* **Aim of the task**
Every line in the listing below from the one with "[440,127,500,175]" through the one with "[626,130,649,179] (first image)" is to be reproduced exactly, both ends included; leave out the rest.
Recorded information below:
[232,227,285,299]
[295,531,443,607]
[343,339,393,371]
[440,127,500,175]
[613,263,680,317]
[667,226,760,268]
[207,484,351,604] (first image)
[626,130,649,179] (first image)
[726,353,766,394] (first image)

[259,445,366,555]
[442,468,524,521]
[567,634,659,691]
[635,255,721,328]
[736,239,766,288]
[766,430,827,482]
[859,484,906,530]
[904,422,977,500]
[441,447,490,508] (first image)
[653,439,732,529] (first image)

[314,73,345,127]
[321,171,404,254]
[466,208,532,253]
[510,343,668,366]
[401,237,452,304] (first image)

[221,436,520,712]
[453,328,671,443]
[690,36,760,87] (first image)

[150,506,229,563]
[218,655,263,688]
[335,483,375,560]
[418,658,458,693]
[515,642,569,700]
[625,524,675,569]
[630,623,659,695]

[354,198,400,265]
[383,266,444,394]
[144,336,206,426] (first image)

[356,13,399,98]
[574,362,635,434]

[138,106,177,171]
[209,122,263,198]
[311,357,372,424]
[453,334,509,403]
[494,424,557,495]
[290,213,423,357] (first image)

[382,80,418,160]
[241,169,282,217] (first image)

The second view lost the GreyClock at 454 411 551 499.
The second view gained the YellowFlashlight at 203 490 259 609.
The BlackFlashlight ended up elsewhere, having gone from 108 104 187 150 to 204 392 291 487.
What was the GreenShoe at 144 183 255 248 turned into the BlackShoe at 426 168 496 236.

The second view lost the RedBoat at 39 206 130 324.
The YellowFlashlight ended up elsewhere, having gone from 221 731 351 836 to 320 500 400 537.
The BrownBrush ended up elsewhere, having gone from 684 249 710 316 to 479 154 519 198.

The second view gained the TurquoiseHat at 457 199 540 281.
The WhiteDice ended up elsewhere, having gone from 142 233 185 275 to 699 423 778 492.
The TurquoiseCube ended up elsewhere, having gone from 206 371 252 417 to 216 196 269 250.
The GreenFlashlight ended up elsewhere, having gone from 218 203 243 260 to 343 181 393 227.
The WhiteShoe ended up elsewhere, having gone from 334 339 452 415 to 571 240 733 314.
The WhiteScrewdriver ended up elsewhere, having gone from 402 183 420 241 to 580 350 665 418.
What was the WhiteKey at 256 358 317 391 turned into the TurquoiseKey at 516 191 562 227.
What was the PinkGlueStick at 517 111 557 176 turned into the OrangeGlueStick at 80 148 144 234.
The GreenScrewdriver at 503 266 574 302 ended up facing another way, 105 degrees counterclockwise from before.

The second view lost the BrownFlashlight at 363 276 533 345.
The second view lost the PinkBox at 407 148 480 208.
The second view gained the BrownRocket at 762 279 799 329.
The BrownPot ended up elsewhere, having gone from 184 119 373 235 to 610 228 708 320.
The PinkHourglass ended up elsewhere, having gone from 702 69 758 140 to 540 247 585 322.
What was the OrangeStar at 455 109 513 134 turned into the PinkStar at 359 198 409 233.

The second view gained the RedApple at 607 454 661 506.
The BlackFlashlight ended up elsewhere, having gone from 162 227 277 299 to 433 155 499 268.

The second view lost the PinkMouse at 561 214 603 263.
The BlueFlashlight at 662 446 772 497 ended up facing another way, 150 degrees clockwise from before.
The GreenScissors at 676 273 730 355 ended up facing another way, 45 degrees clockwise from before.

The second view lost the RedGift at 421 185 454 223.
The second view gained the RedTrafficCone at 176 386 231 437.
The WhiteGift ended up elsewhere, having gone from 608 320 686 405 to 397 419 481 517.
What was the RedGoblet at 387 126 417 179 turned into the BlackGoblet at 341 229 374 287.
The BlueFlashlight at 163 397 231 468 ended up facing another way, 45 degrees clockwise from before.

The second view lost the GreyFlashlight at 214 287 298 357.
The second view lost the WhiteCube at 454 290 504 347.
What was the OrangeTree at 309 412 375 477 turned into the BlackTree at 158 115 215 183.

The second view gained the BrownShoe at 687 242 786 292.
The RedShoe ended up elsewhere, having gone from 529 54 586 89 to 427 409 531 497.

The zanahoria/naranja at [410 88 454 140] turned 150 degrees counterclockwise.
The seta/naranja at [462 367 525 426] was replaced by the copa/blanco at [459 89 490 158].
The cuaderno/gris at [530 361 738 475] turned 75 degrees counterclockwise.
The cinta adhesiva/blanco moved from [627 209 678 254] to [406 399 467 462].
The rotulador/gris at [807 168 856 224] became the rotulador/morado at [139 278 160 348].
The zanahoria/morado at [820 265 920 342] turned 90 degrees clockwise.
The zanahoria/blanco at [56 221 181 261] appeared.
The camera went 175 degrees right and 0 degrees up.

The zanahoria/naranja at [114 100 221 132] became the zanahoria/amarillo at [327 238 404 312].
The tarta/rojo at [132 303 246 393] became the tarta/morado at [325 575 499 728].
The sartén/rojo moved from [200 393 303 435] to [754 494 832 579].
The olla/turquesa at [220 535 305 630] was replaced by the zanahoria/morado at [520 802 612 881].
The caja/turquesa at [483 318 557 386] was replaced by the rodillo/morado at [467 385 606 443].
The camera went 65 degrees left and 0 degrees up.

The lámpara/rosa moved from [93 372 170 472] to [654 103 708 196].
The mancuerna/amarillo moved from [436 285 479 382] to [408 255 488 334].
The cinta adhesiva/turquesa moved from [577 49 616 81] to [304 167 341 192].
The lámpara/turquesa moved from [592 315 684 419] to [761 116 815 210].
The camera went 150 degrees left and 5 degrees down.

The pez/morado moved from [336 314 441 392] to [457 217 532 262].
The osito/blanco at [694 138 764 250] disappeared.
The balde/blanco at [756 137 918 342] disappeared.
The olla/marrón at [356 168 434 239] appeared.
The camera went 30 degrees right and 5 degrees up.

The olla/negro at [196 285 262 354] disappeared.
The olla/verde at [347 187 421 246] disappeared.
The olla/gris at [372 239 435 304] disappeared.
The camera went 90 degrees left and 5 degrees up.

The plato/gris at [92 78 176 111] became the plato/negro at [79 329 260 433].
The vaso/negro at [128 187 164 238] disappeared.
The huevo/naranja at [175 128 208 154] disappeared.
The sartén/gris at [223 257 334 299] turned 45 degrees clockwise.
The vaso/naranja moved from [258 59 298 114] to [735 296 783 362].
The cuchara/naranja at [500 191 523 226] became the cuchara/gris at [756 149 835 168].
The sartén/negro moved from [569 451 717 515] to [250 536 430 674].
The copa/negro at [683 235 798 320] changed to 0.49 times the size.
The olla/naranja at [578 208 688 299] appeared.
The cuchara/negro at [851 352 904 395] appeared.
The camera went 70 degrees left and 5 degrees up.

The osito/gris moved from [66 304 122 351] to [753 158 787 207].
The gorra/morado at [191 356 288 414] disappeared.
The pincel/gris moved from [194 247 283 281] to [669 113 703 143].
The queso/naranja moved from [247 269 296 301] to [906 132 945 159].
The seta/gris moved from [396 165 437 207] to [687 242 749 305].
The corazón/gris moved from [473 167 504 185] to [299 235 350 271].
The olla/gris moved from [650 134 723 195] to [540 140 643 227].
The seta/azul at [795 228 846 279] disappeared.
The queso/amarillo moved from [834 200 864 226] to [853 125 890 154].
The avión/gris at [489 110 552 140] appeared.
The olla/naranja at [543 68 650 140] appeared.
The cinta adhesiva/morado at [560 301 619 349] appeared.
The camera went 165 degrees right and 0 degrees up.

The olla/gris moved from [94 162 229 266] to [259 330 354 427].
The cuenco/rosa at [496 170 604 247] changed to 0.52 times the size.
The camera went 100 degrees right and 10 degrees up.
End of Recorded information.
* **Answer to this task**
[440,127,500,175]
[613,263,680,317]
[667,226,760,268]
[207,484,351,604] (first image)
[626,130,649,179] (first image)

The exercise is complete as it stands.